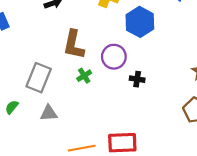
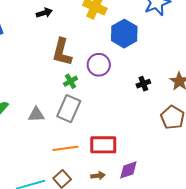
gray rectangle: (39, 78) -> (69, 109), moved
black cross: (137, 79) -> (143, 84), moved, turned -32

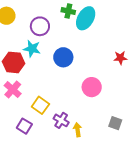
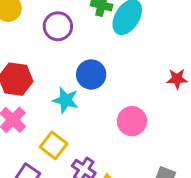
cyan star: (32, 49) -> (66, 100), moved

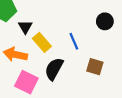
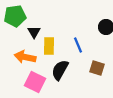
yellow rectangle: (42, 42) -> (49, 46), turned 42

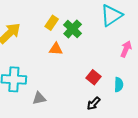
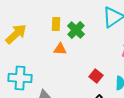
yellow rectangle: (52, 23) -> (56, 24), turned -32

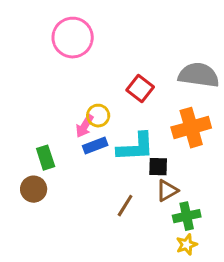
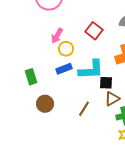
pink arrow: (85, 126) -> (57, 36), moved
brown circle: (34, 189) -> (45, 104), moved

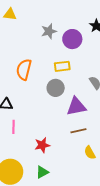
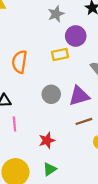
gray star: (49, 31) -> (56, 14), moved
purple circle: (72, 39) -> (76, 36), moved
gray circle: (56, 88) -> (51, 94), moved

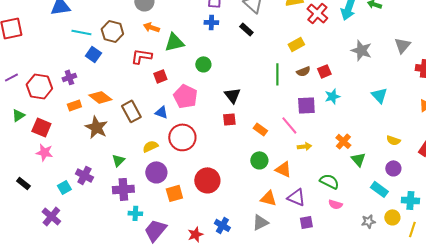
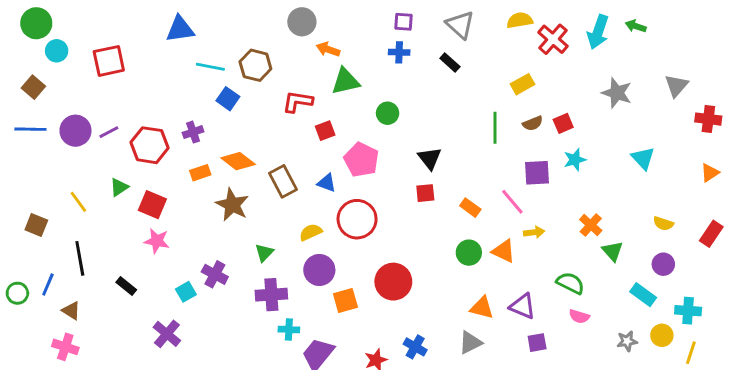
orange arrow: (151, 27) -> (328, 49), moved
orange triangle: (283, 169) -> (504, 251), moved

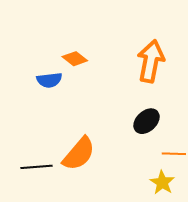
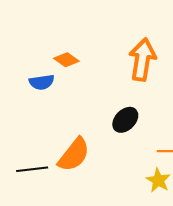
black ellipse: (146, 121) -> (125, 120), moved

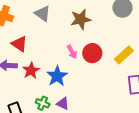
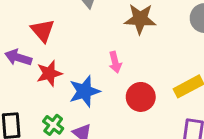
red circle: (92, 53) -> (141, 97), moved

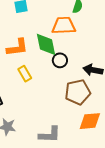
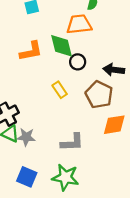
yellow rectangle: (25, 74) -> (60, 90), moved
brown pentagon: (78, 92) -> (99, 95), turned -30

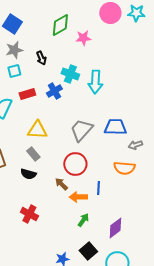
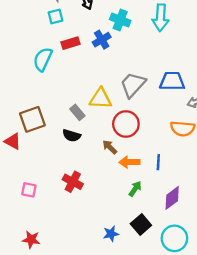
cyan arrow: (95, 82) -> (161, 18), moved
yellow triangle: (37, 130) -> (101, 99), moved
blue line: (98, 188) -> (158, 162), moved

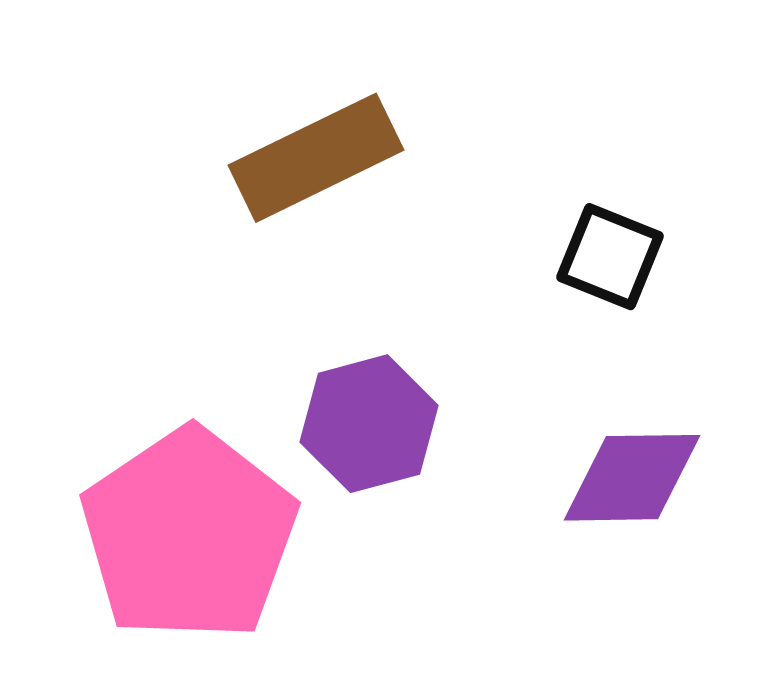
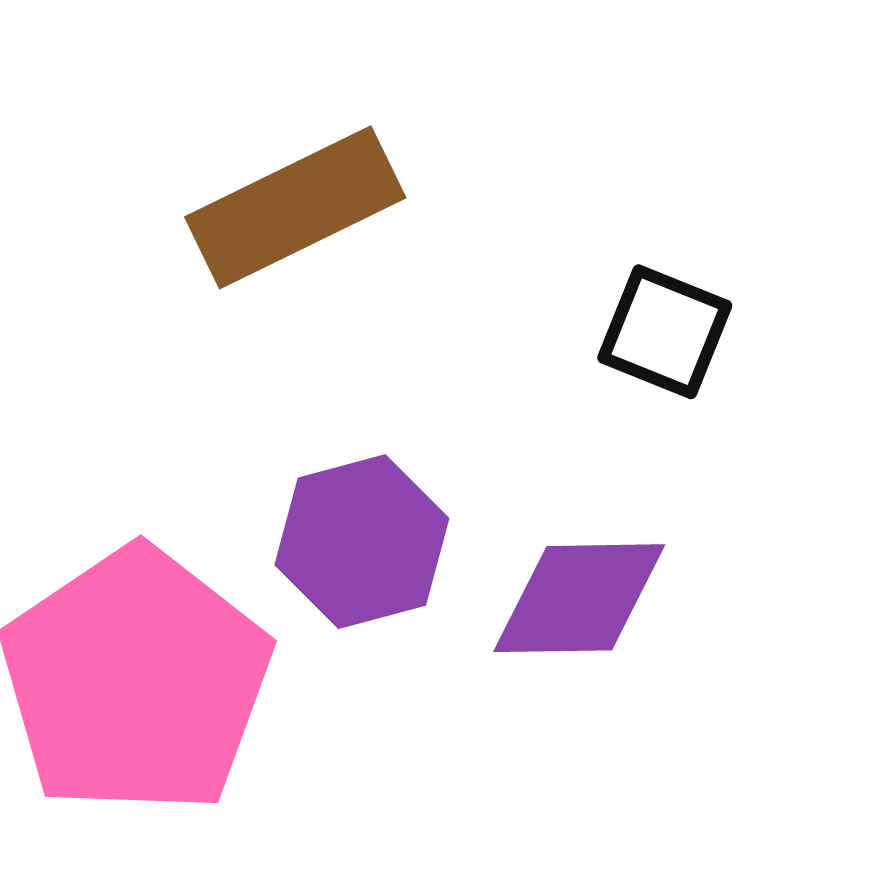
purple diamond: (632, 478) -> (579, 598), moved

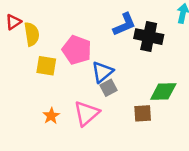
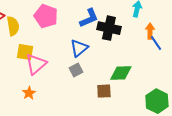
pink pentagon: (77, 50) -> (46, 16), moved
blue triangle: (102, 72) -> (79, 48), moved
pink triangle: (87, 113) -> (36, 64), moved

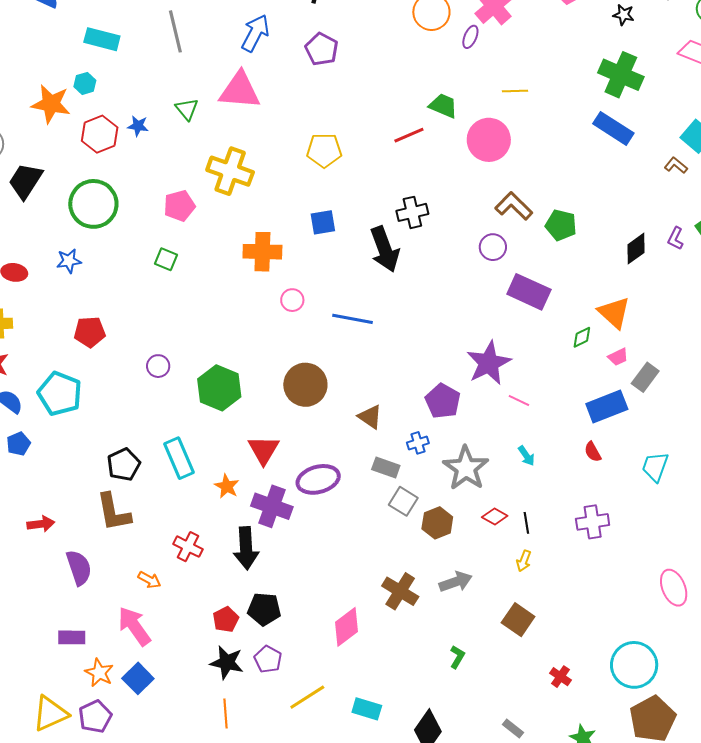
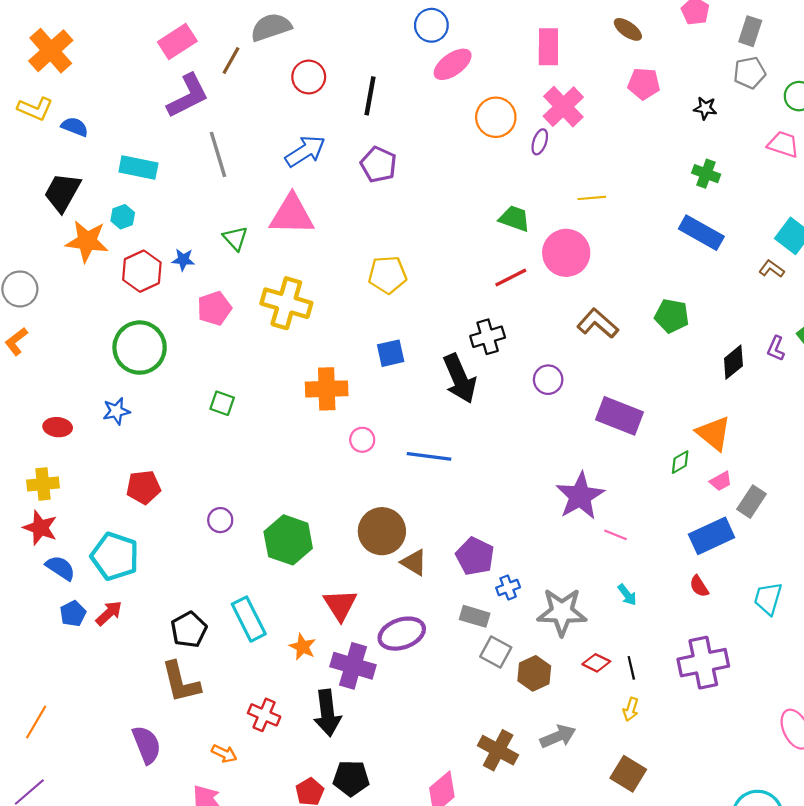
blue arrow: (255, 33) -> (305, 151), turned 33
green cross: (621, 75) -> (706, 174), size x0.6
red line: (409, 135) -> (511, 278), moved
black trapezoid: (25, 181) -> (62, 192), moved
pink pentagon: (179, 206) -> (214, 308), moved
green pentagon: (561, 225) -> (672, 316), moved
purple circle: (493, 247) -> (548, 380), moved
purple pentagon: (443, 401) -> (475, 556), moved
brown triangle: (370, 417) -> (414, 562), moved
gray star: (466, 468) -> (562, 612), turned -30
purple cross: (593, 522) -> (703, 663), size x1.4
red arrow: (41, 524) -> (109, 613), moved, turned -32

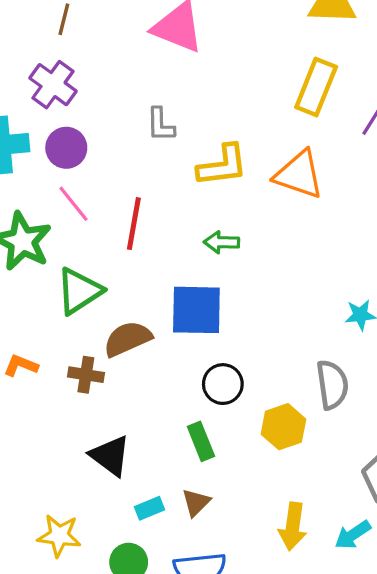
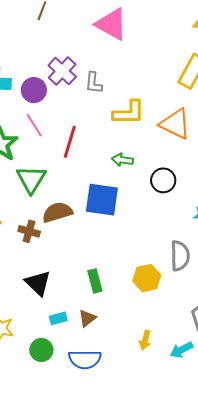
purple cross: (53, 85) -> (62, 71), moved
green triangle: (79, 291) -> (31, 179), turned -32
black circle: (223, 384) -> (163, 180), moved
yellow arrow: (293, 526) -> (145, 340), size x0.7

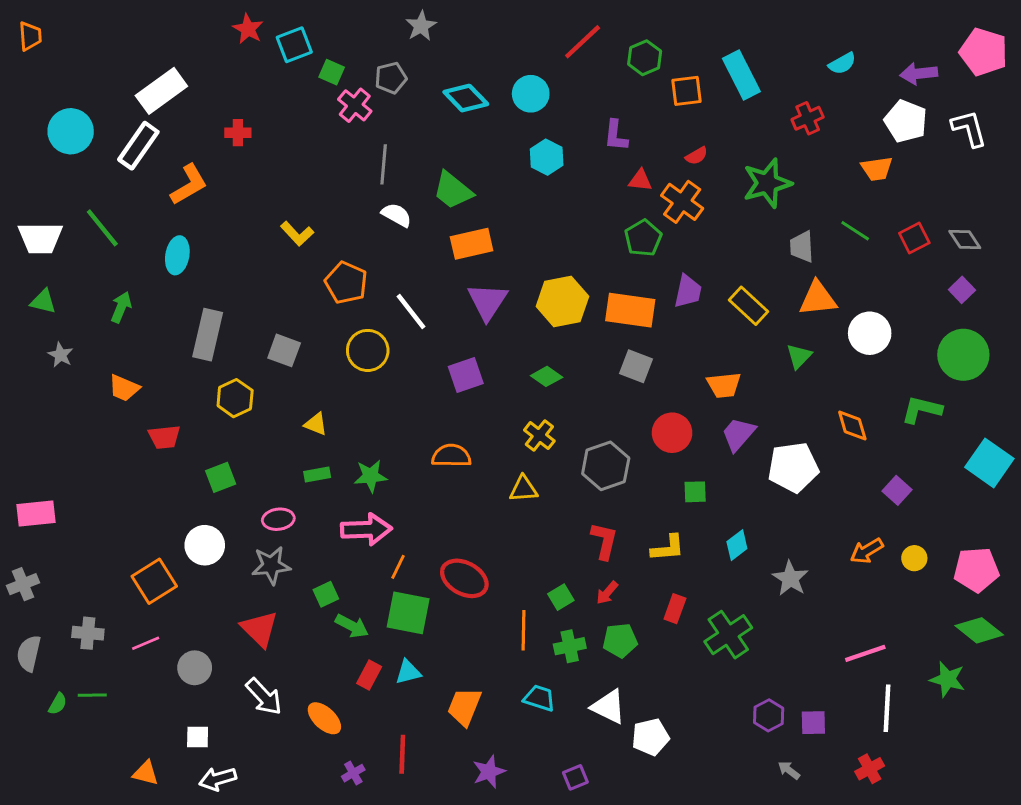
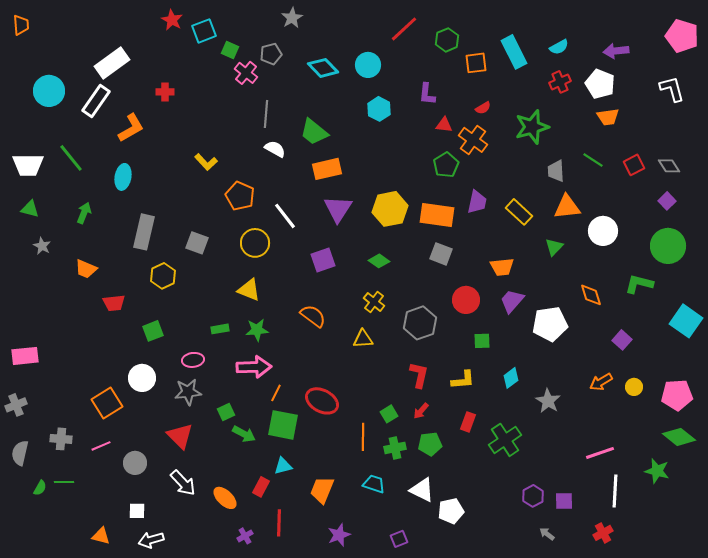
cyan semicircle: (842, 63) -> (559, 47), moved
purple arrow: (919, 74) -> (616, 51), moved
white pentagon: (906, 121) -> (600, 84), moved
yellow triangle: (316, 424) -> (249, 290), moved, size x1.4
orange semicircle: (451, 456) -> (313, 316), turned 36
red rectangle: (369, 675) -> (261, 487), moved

**EXERCISE REQUIREMENTS:**
In the lines above, find the word "star" and copy every line it occurs in.

**TASK ANSWER:**
cyan star: (32, 49) -> (66, 100), moved
gray star: (49, 31) -> (56, 14), moved
gray star: (466, 468) -> (562, 612), turned -30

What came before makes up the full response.